§ **Task brief**
Swap "screenshot" for "page" in the part of the listing that opens with the line containing "sluggish (1268, 270)" and runs through the end, leaving everything else unchanged and the pictures out.

§ **Target position listing**
────────
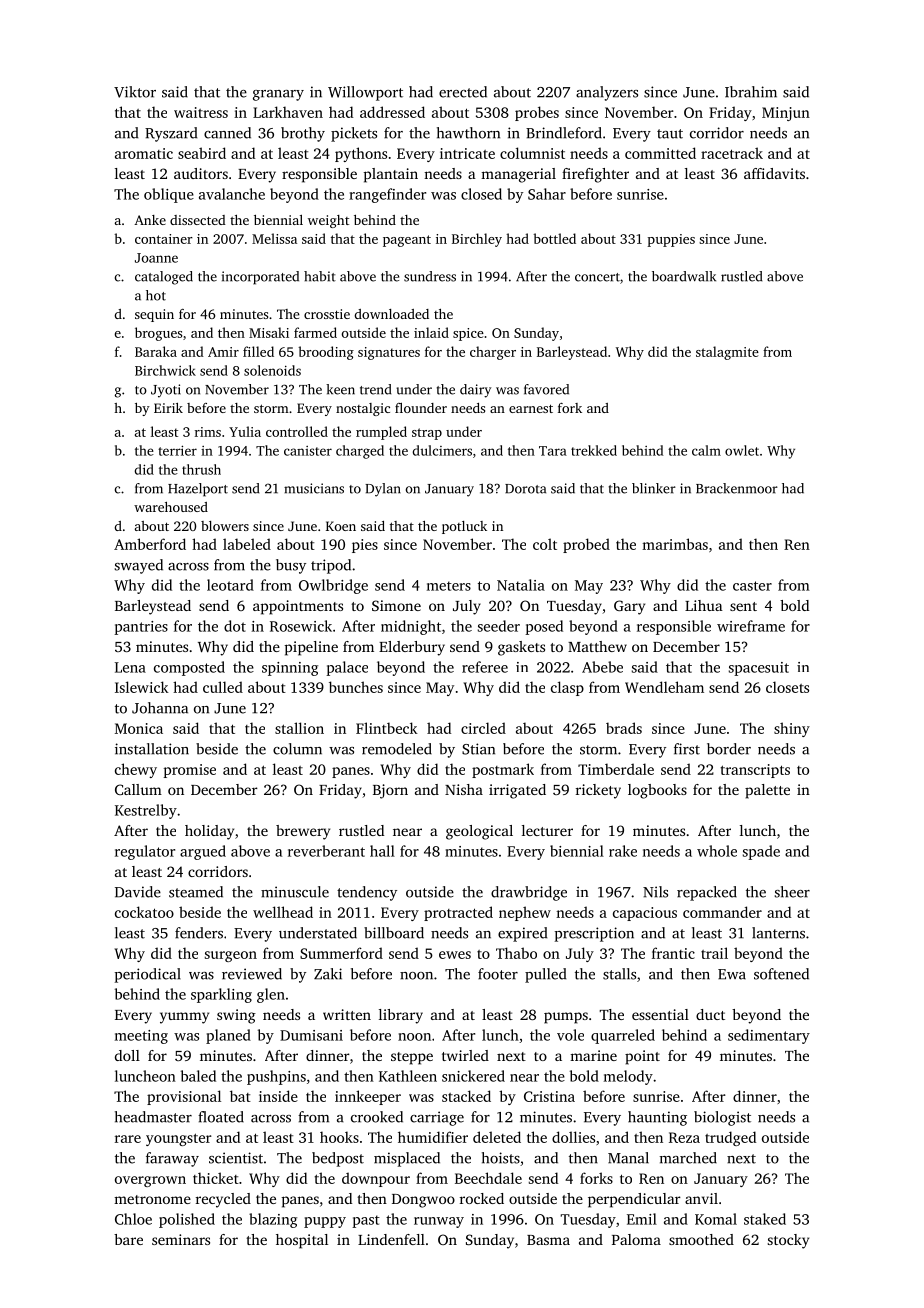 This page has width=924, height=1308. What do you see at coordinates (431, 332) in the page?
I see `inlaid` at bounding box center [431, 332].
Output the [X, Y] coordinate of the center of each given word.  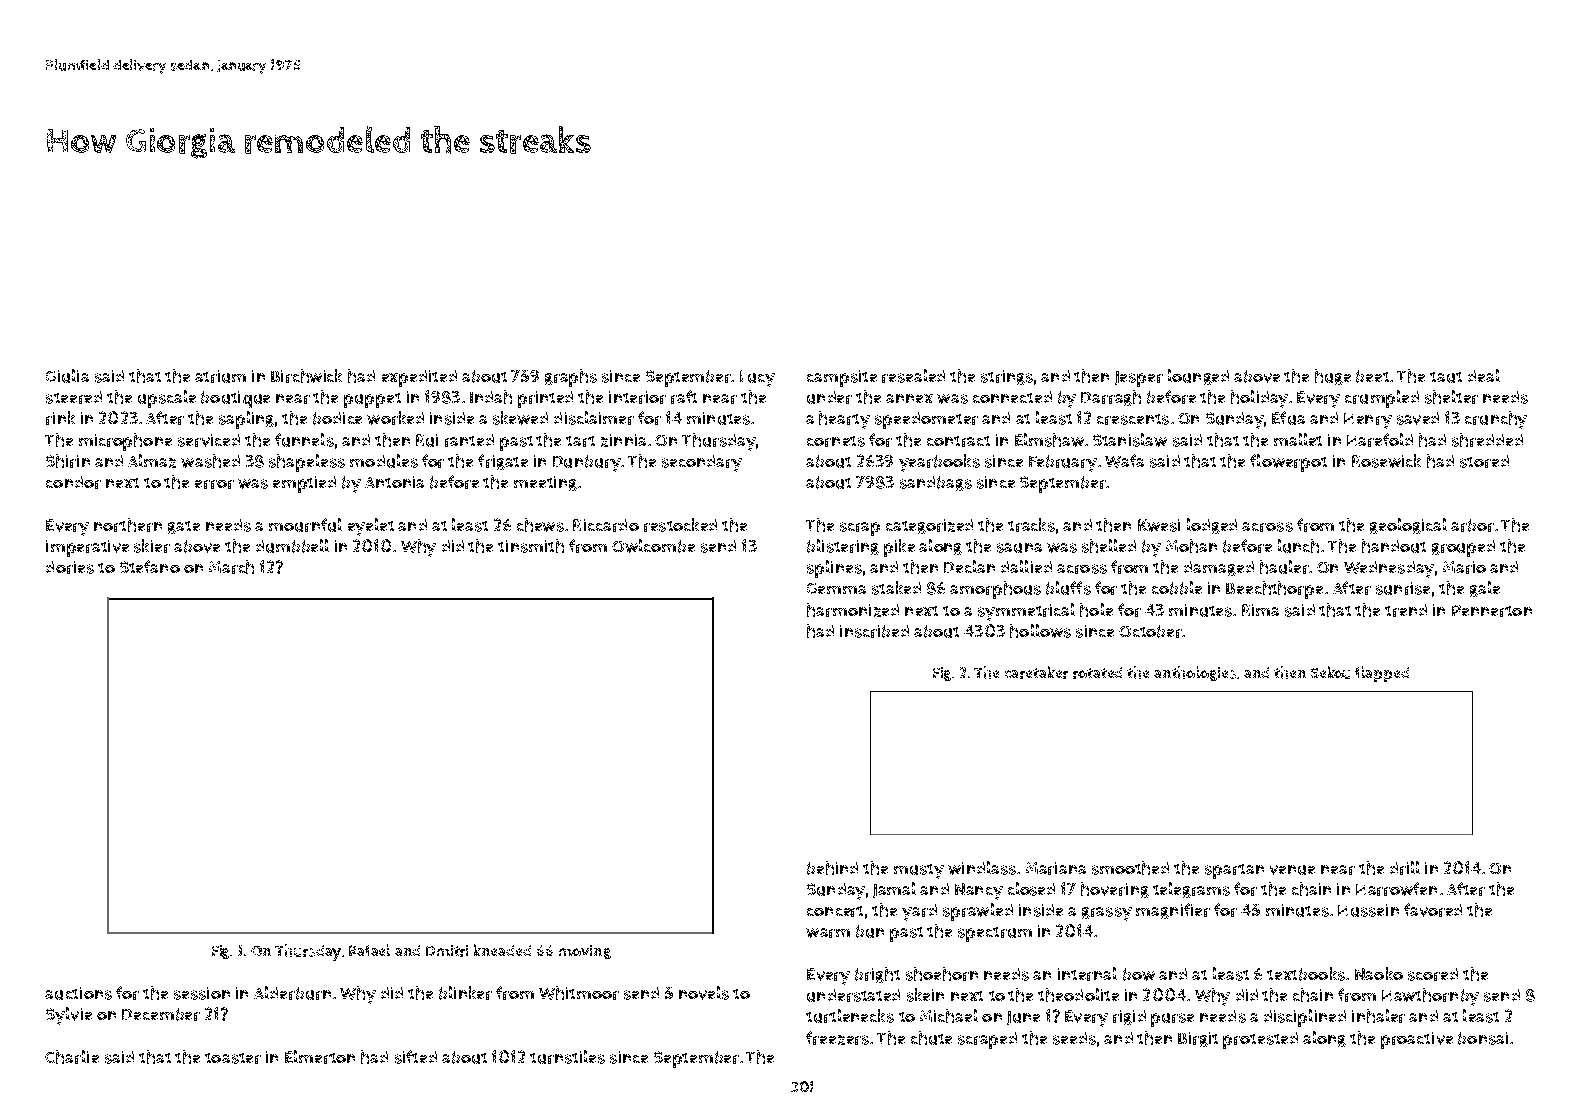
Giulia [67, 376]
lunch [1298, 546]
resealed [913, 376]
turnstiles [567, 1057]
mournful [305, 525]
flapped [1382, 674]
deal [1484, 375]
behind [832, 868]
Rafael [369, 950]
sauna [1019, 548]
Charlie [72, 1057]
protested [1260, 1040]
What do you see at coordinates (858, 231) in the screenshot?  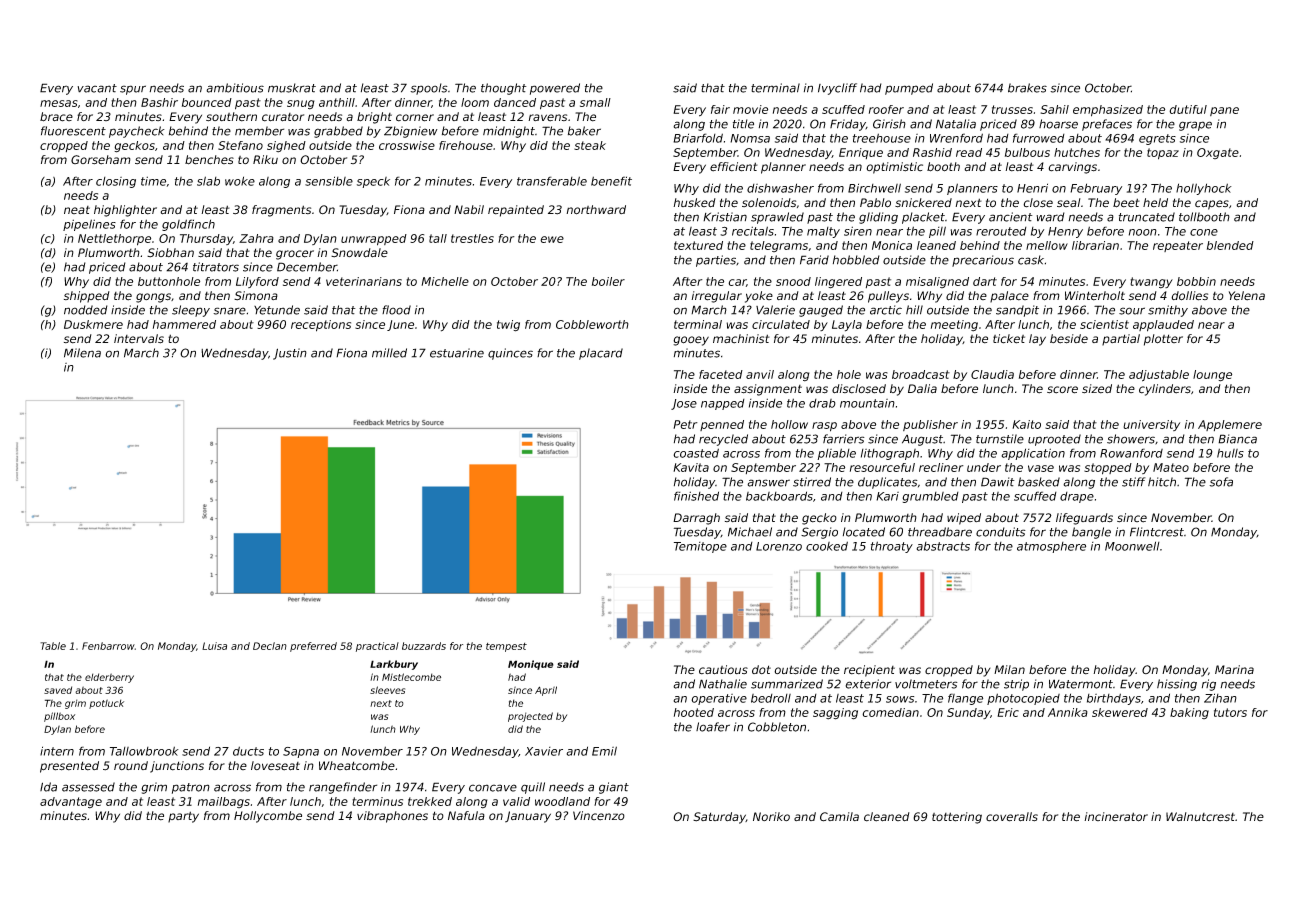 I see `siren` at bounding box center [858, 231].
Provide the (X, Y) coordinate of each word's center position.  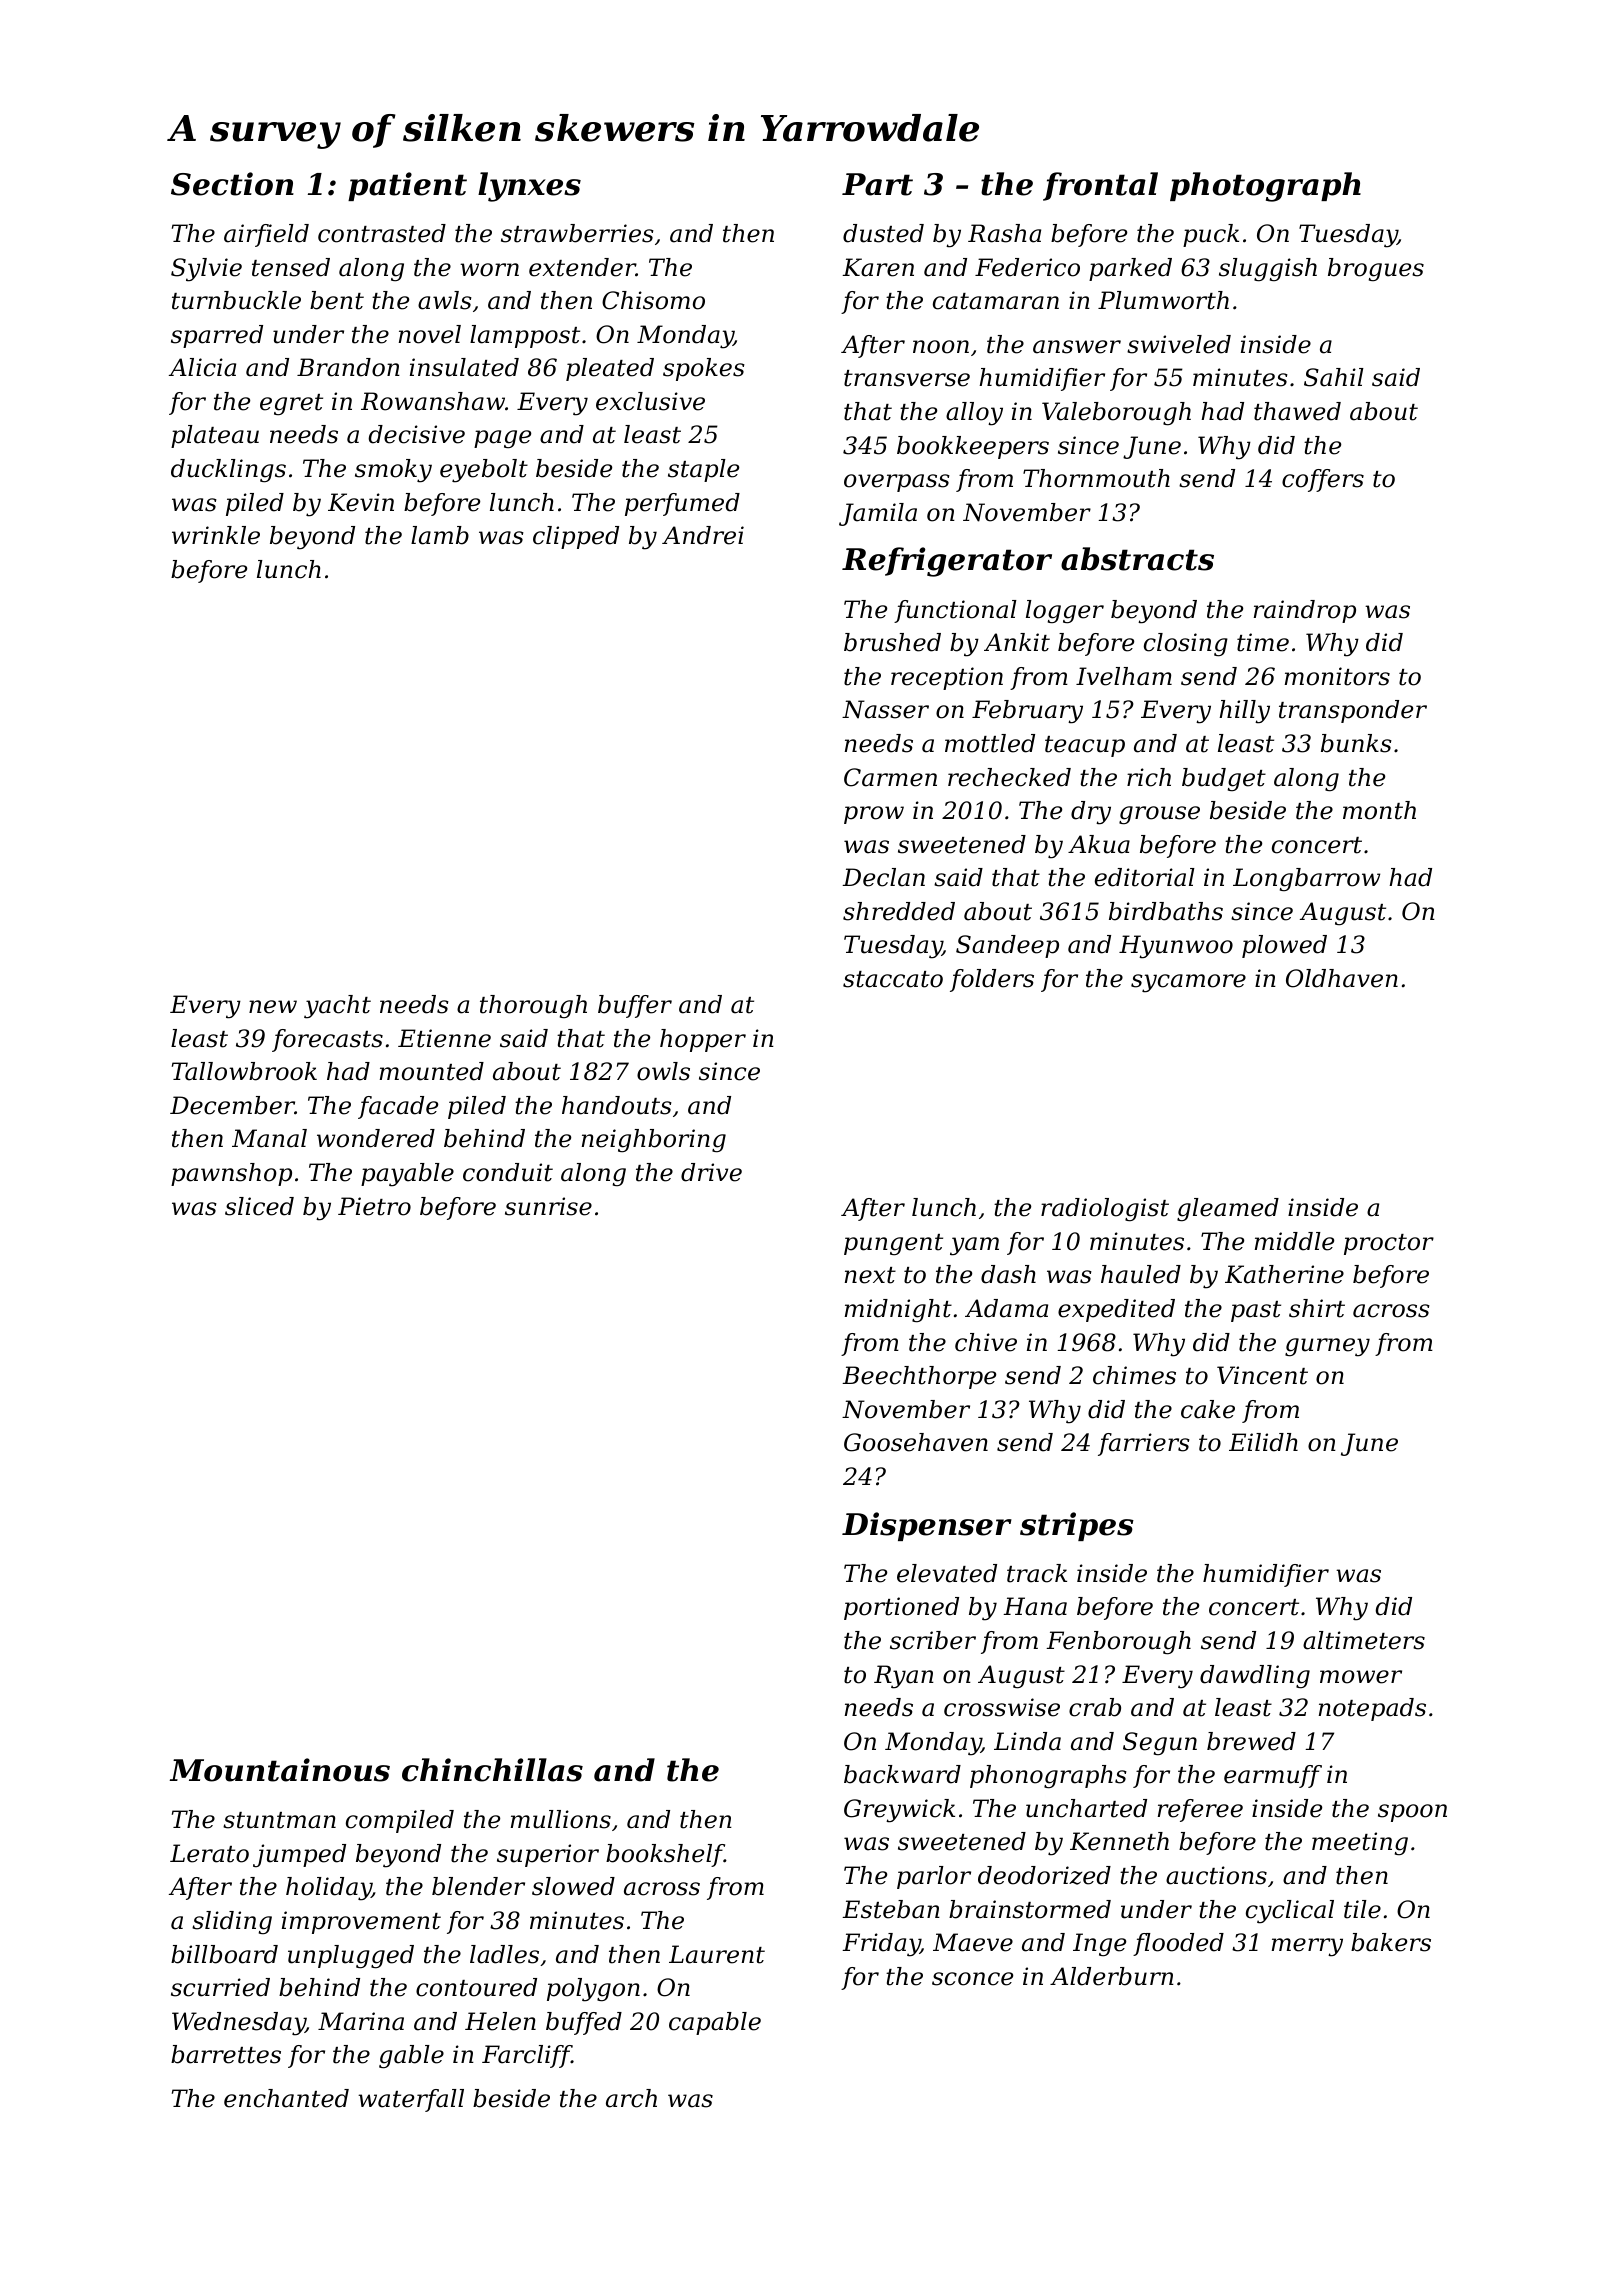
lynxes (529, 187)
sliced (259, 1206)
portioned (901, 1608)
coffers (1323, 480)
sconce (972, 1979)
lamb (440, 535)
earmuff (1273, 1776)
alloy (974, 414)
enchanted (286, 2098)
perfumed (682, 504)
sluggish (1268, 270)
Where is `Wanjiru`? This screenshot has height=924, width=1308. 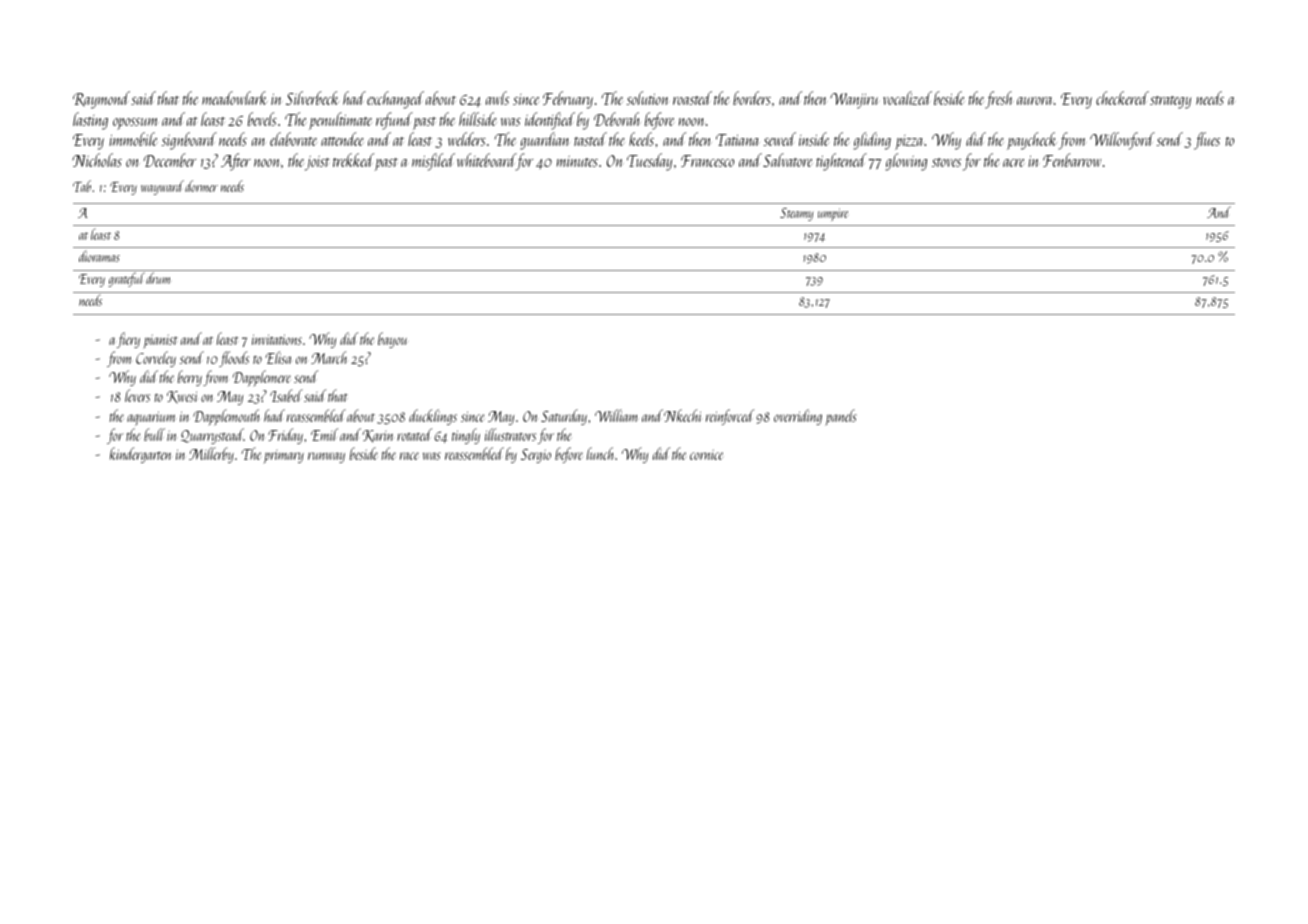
────────
§ **Full response**
sluggish (1268, 270)
Where is `Wanjiru`? This page has height=924, width=1308. 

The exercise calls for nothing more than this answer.